• _Task item_: Exact transcription of the records is required.

• _Material for this task_:
****

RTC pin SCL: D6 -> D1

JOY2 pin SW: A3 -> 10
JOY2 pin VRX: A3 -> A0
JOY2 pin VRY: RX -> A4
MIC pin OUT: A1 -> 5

****

• _Output of the task_:
RTC pin SCL: D6 -> D1

JOY2 pin SW: A3 -> 10
JOY2 pin VRX: A3 -> A0
JOY2 pin VRY: RX -> A4
MIC pin OUT: A1 -> 5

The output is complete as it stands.